**What the task requires:** All lines in the records that carry the string "move" are to be shown.

**The input:**
/---

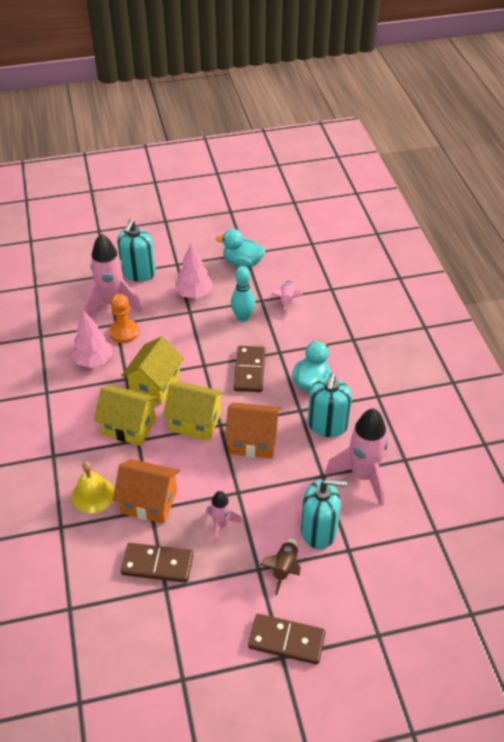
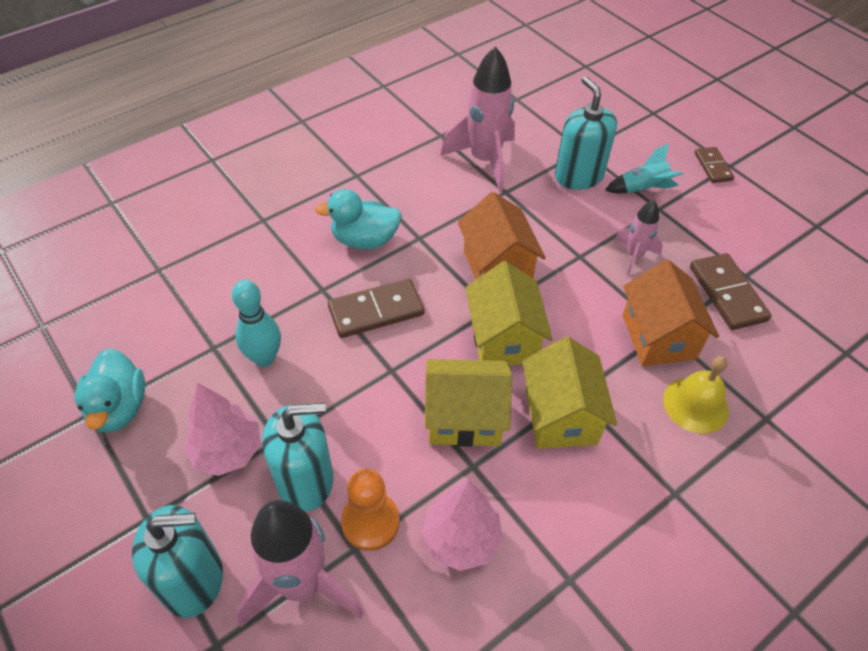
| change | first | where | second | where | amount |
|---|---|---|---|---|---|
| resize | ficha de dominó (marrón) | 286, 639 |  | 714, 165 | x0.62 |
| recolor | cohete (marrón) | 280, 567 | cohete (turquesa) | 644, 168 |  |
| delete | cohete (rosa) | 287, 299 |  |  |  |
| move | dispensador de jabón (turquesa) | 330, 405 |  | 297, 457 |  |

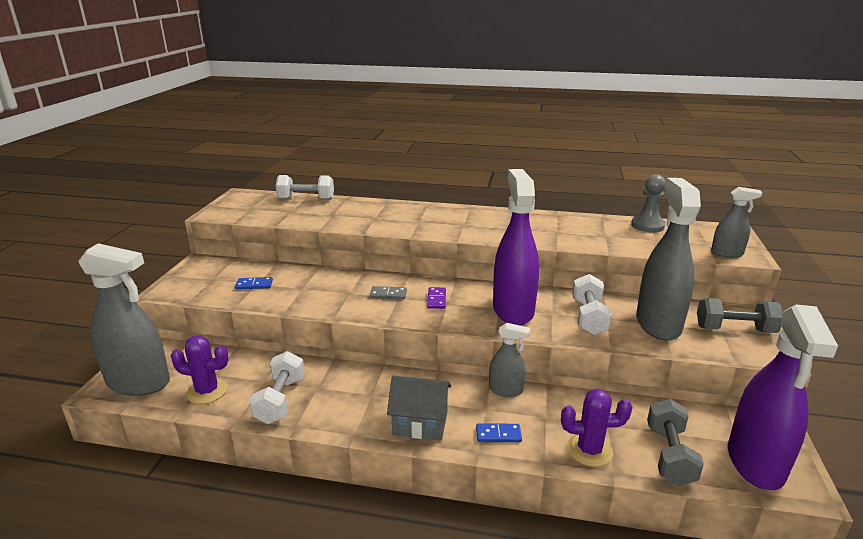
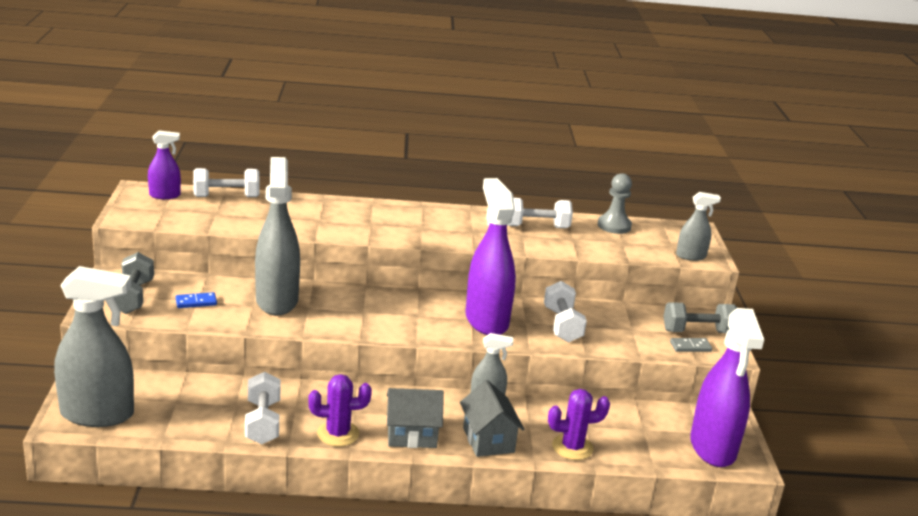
| change | first | where | second | where | amount |
|---|---|---|---|---|---|
| move | cactus (morado) | 200, 369 |  | 340, 410 |  |
| move | ficha de dominó (gris) | 388, 292 |  | 691, 345 |  |
| delete | ficha de dominó (morado) | 436, 298 |  |  |  |
| replace | ficha de dominó (azul) | 499, 432 | casa (gris) | 492, 418 |  |
| move | pulverizador (gris) | 668, 259 |  | 277, 236 |  |
| move | mancuerna (gris) | 675, 442 |  | 134, 283 |  |
| insert |  |  | pulverizador (morado) | 164, 164 |  |
| insert |  |  | mancuerna (blanco) | 540, 213 |  |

\---

**Response area:**
| move | dispensador de jabón (turquesa) | 330, 405 |  | 297, 457 |  |
| move | cactus (morado) | 200, 369 |  | 340, 410 |  |
| move | ficha de dominó (gris) | 388, 292 |  | 691, 345 |  |
| move | pulverizador (gris) | 668, 259 |  | 277, 236 |  |
| move | mancuerna (gris) | 675, 442 |  | 134, 283 |  |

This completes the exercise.